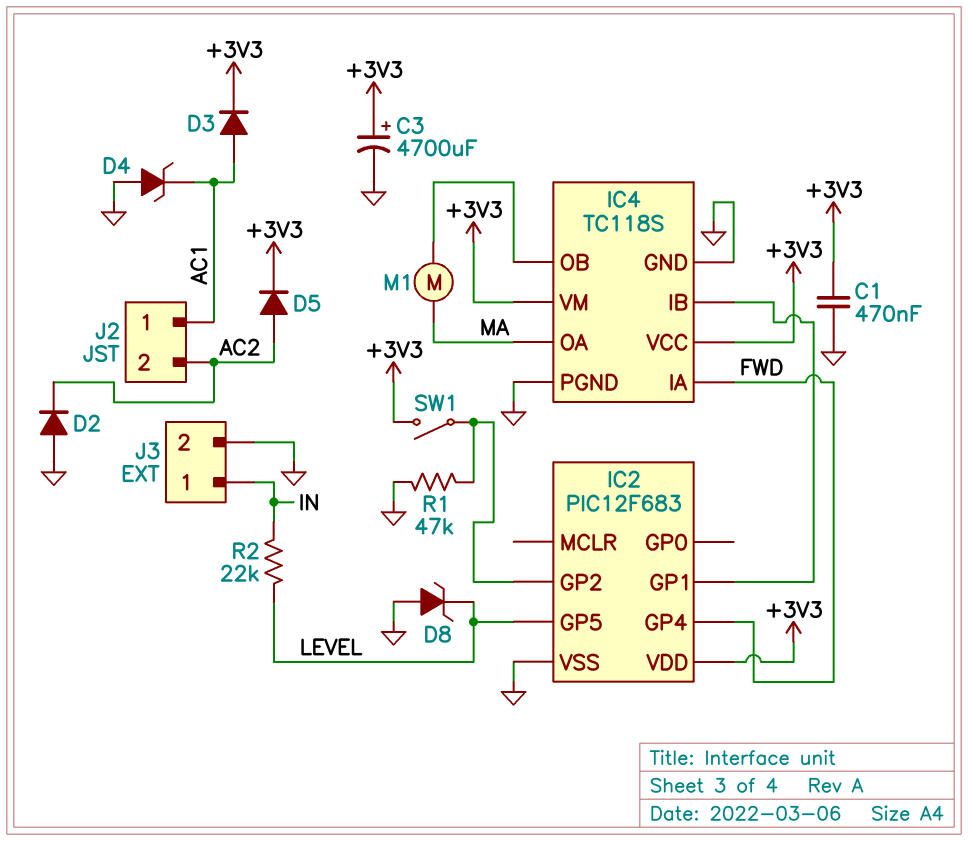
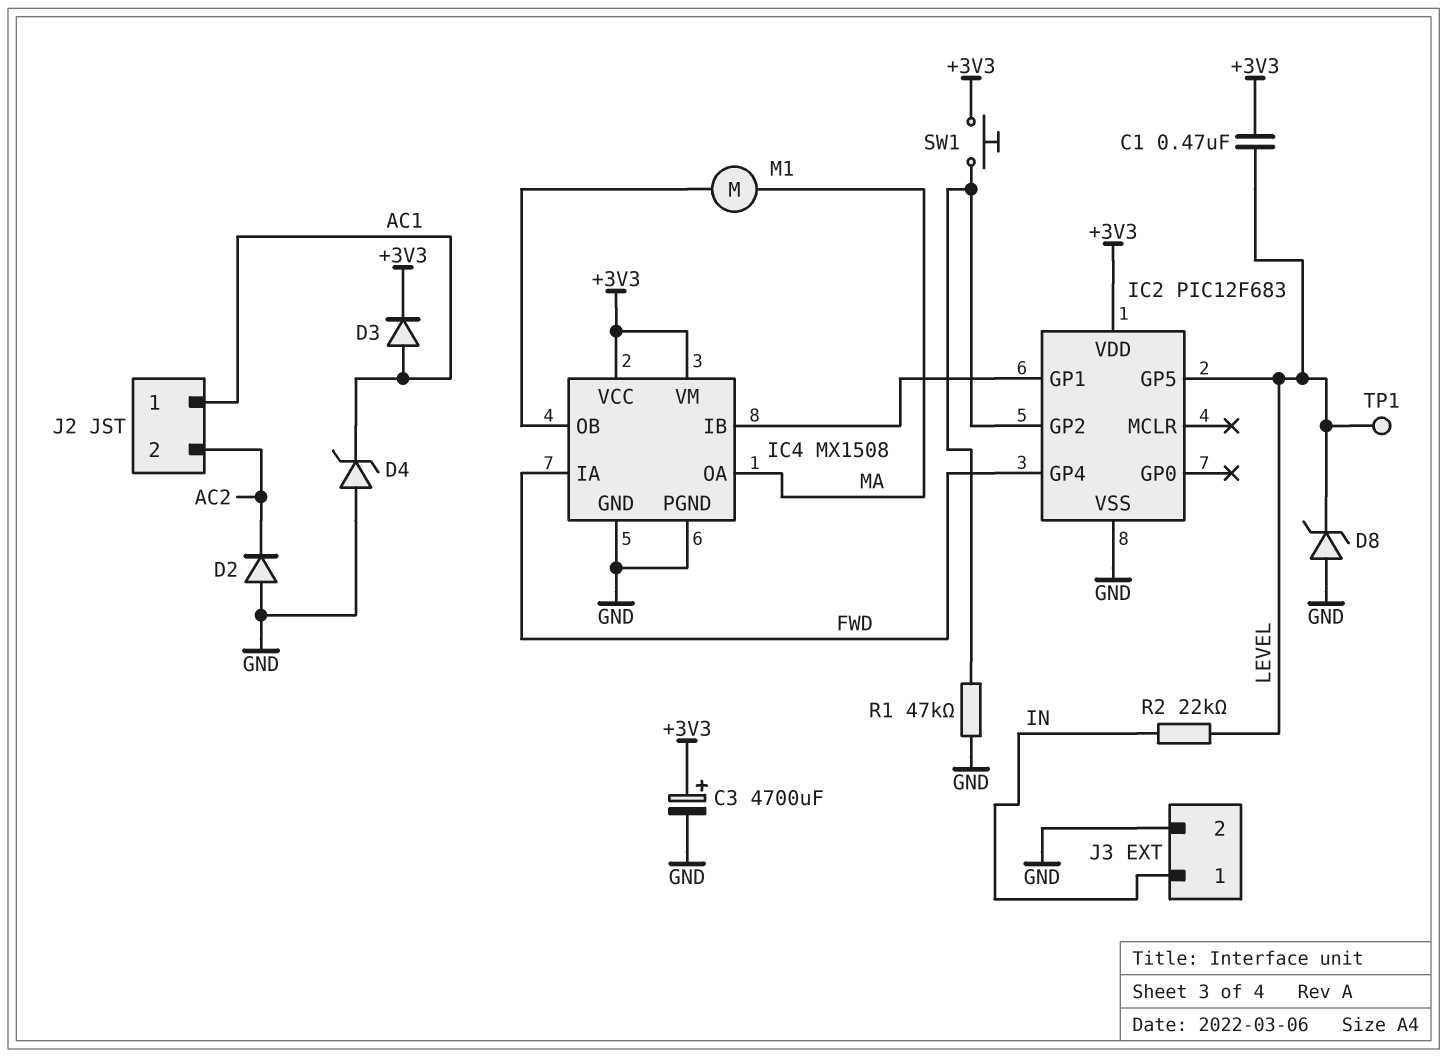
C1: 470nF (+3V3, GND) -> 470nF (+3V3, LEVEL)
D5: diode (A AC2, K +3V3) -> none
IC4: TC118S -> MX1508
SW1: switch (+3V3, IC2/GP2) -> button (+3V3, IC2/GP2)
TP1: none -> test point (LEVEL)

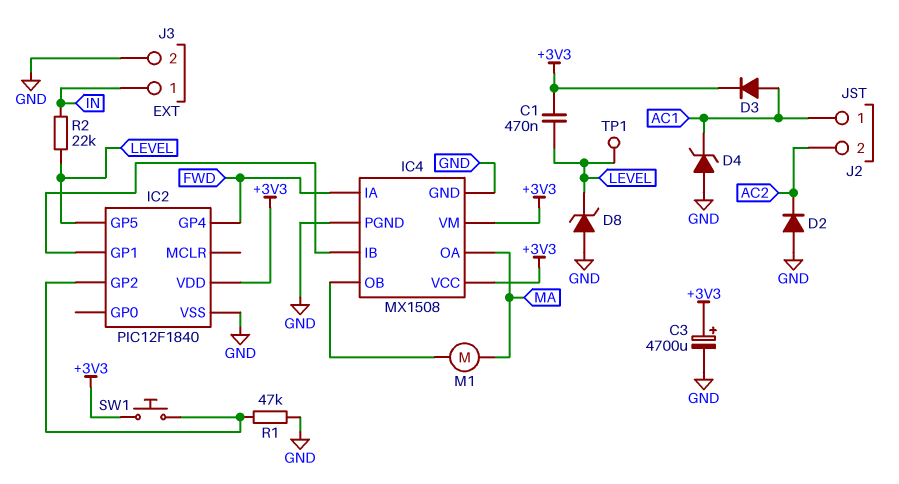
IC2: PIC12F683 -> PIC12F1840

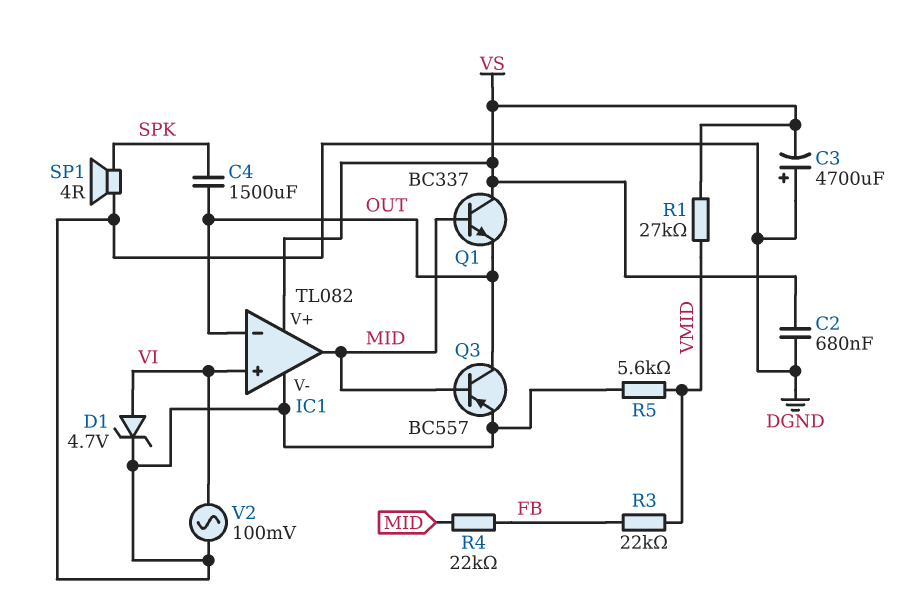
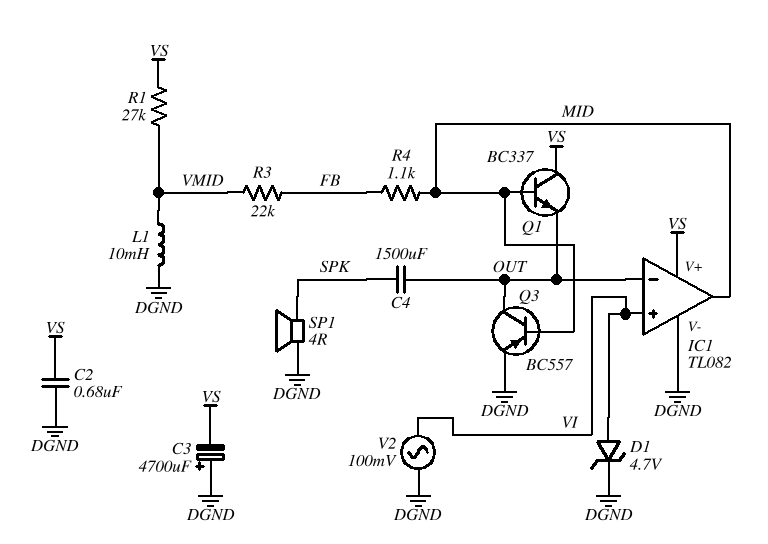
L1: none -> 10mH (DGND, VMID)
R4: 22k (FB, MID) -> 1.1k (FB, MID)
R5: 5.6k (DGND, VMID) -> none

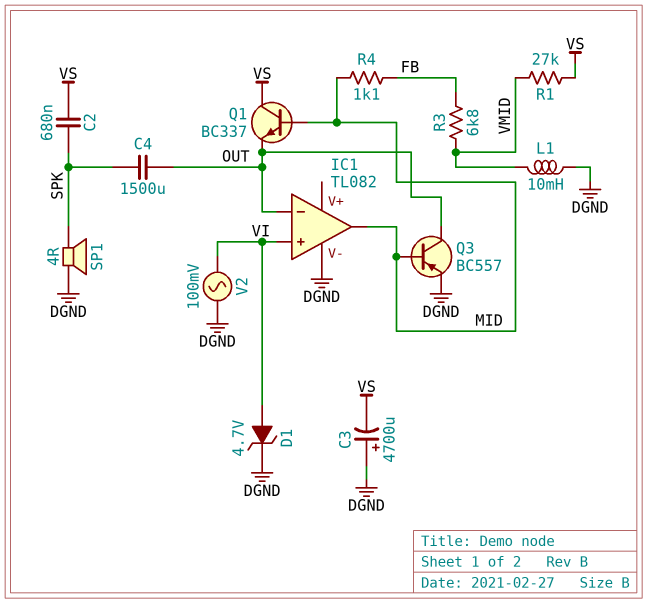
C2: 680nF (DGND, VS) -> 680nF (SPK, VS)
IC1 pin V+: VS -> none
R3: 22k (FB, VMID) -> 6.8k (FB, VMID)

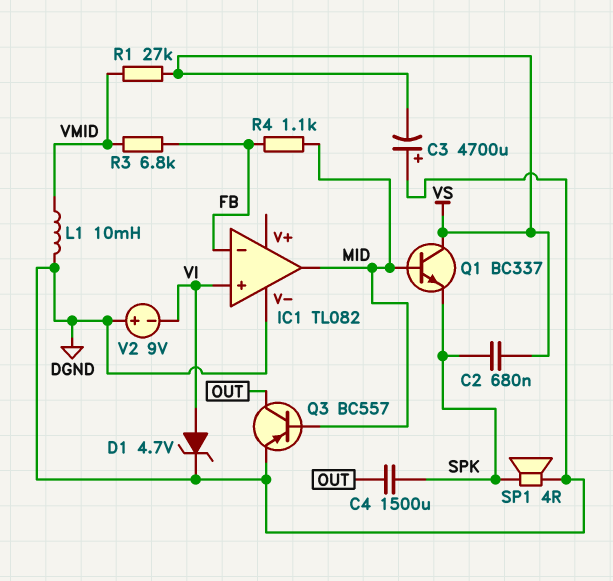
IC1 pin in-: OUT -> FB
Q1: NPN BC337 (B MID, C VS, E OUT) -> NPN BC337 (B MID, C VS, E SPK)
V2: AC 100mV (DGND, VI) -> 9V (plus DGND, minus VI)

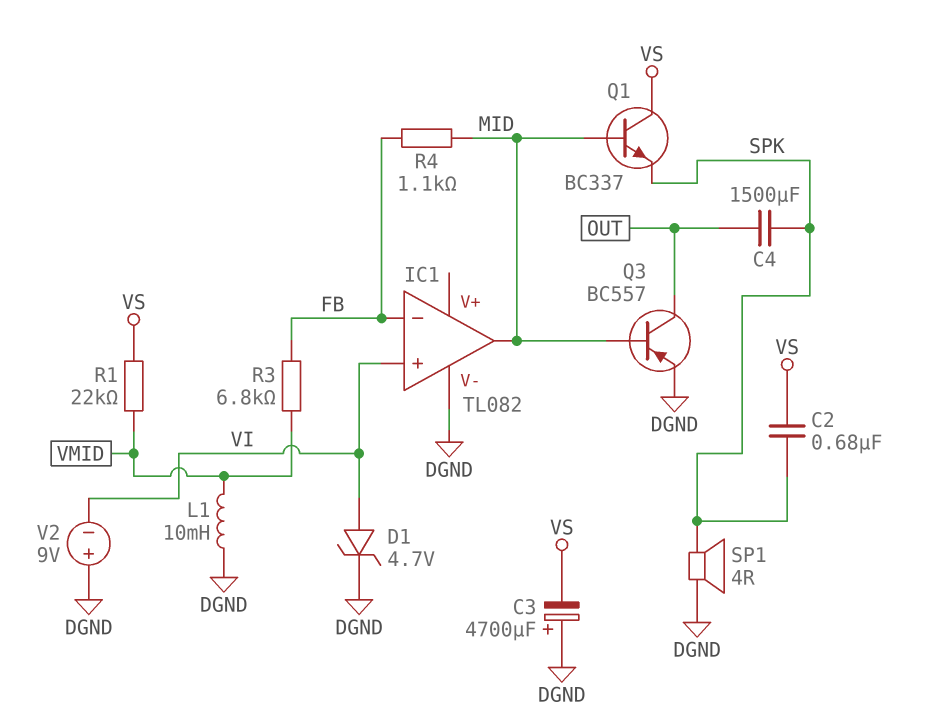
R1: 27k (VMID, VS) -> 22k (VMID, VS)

▶ Problem statement
Take the line containing "R3: 22k (FB, VMID) -> 6.8k (FB, VMID)" and every line after it through the end of the data, and write them out exactly, with no pictures.

▶ Your solution
R3: 22k (FB, VMID) -> 6.8k (FB, VMID)

IC1 pin in-: OUT -> FB
Q1: NPN BC337 (B MID, C VS, E OUT) -> NPN BC337 (B MID, C VS, E SPK)
V2: AC 100mV (DGND, VI) -> 9V (plus DGND, minus VI)

R1: 27k (VMID, VS) -> 22k (VMID, VS)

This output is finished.